## [INFORMATION GIVEN]
####
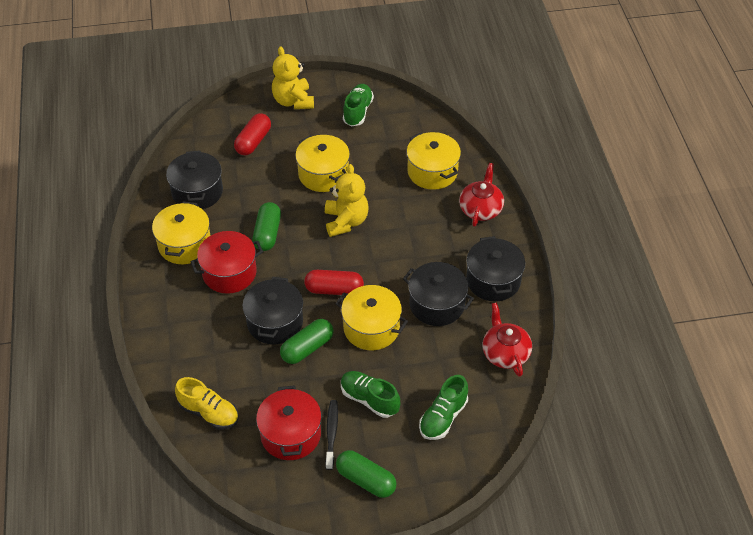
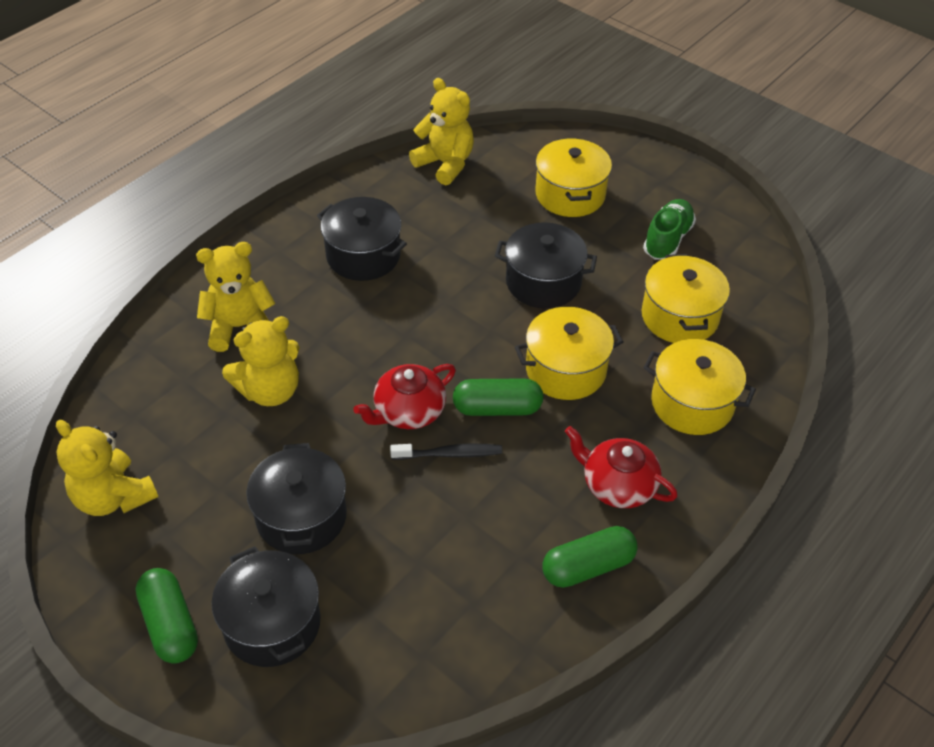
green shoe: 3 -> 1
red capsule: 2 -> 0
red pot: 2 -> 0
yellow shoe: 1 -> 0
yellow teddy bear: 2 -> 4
####
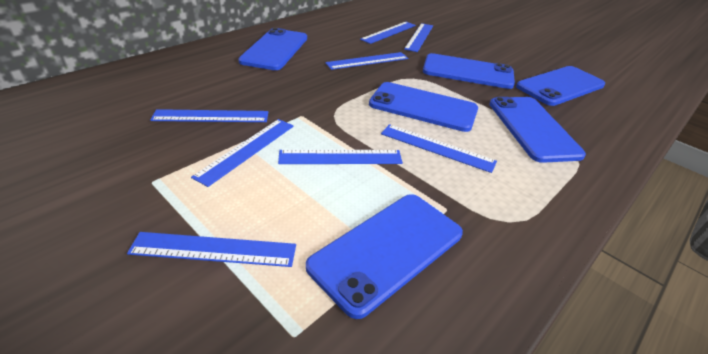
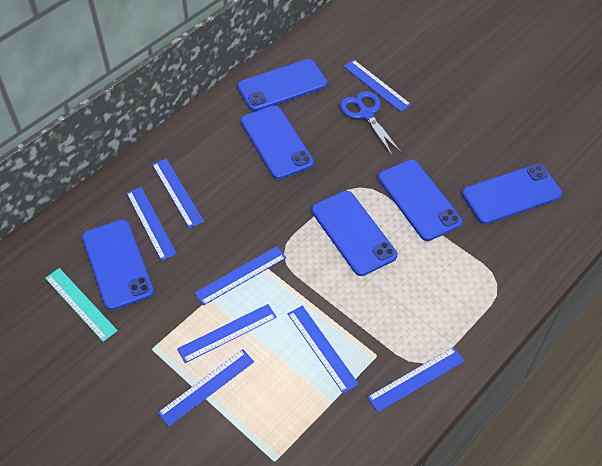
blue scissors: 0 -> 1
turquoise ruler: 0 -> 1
####
Copy the stretch of the records above that runs from the line with "red capsule: 2 -> 0" through the line with "yellow teddy bear: 2 -> 4". Both end lines belong in the copy, and nothing else does.

red capsule: 2 -> 0
red pot: 2 -> 0
yellow shoe: 1 -> 0
yellow teddy bear: 2 -> 4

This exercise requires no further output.